[Exercise] Below are some records; work out how many of their lines contain "green" and give the number only.

Collected data entries
━━━━

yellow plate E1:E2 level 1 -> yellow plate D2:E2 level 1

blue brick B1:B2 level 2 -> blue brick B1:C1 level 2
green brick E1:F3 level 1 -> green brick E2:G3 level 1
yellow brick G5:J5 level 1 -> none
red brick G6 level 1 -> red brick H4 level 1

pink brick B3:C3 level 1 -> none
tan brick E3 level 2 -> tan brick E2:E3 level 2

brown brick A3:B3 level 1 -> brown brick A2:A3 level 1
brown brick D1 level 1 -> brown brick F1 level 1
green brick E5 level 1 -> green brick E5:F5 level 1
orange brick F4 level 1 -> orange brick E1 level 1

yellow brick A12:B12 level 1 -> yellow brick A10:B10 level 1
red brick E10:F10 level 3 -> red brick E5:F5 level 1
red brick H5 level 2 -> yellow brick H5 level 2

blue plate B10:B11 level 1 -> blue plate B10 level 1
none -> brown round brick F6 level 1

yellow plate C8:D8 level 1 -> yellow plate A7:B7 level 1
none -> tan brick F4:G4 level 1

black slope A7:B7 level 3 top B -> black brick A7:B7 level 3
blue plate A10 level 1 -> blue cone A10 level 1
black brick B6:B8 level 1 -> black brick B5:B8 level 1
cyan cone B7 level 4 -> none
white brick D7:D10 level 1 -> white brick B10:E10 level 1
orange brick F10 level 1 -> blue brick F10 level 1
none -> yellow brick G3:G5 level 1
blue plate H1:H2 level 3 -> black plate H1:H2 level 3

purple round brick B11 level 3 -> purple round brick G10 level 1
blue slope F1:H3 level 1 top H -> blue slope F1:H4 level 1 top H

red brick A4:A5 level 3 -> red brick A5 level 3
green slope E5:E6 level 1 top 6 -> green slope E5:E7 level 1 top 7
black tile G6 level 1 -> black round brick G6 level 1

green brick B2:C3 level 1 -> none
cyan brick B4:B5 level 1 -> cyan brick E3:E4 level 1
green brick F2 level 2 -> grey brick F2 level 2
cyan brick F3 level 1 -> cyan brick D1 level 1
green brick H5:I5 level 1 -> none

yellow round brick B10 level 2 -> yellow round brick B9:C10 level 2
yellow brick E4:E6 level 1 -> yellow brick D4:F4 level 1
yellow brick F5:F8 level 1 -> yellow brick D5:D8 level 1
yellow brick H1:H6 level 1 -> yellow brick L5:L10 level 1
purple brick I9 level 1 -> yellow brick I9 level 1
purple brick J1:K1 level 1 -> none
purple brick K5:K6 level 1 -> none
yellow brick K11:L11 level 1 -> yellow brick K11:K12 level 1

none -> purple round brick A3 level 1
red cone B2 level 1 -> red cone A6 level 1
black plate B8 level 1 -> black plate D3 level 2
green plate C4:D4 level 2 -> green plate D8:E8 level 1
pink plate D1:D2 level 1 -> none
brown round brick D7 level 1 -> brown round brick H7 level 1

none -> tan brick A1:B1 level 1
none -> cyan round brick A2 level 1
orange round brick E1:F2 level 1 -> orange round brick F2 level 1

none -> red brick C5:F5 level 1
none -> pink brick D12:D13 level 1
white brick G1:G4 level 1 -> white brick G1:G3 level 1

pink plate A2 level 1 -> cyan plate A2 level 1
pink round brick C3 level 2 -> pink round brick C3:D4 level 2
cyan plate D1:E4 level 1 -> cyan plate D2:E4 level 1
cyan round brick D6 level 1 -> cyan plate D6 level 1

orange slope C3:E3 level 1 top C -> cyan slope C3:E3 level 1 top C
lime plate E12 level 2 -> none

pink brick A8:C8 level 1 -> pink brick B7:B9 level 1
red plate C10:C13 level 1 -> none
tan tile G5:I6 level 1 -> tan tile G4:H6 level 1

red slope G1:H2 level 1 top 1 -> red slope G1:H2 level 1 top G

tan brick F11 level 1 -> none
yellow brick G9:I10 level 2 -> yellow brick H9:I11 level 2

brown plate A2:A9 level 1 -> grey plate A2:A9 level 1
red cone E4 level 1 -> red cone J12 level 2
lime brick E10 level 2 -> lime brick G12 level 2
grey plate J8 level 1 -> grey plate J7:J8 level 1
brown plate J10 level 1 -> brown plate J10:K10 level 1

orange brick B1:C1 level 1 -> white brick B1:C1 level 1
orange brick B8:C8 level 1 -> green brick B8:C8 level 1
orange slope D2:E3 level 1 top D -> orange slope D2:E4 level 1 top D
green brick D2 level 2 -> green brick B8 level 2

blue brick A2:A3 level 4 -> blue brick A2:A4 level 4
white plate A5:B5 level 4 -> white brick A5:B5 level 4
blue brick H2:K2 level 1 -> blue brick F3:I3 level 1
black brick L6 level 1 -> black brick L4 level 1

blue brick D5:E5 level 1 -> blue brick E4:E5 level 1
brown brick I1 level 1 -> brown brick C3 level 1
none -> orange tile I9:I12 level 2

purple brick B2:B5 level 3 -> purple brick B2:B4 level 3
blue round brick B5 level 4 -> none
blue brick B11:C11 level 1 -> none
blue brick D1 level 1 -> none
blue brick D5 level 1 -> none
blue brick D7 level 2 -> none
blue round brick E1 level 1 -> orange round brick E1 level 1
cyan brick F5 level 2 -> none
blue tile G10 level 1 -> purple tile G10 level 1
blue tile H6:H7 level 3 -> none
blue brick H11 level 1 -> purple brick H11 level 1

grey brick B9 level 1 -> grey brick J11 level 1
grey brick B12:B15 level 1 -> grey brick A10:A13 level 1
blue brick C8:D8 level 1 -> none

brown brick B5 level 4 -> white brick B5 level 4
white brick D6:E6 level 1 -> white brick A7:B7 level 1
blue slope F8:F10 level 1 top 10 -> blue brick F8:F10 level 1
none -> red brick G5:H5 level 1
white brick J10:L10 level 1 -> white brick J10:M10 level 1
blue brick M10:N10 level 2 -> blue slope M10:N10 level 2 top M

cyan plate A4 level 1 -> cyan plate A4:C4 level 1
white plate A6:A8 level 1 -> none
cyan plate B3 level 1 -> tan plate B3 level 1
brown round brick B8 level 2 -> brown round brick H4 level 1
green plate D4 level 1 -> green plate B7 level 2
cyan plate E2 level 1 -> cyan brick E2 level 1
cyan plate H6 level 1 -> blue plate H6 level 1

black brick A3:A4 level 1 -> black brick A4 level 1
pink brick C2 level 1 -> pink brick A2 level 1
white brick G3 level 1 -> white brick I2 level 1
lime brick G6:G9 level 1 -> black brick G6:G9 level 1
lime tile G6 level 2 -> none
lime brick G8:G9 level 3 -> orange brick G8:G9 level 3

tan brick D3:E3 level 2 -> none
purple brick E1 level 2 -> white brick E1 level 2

━━━━

[Final answer] 10